Copy every line of the listing below word for word, leaving out the pictures.

****************************************

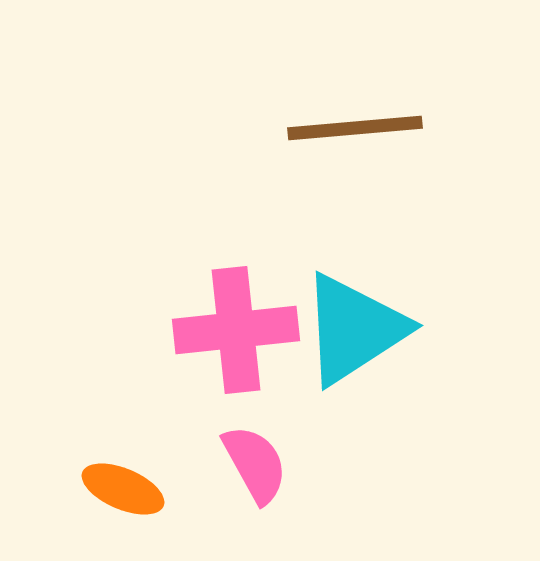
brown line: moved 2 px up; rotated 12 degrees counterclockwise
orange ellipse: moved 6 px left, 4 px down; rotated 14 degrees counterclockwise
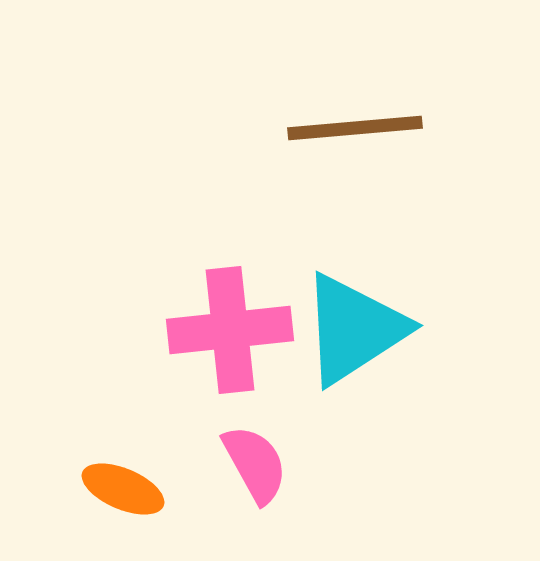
pink cross: moved 6 px left
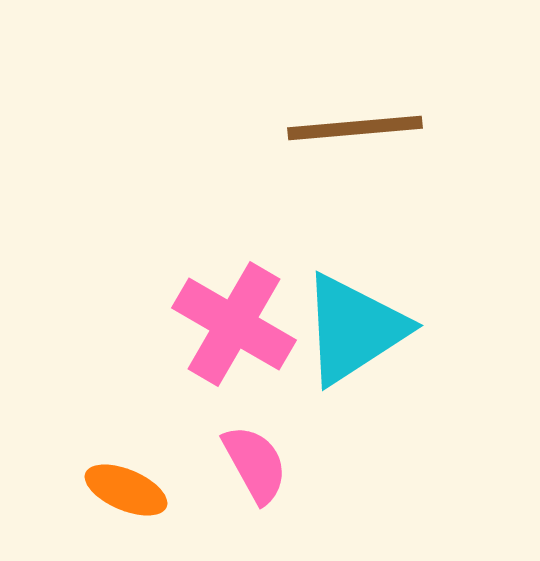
pink cross: moved 4 px right, 6 px up; rotated 36 degrees clockwise
orange ellipse: moved 3 px right, 1 px down
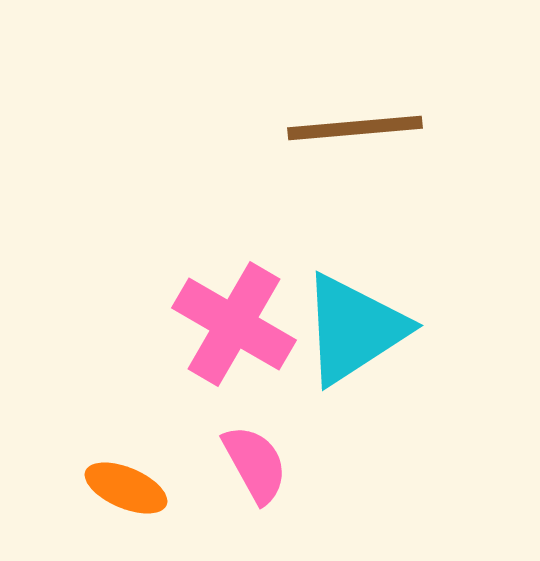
orange ellipse: moved 2 px up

****************************************

**Written answer**:
brown line: moved 2 px up; rotated 12 degrees counterclockwise
orange ellipse: moved 6 px left, 4 px down; rotated 14 degrees counterclockwise
pink cross: moved 6 px left
pink cross: moved 4 px right, 6 px up; rotated 36 degrees clockwise
orange ellipse: moved 3 px right, 1 px down
orange ellipse: moved 2 px up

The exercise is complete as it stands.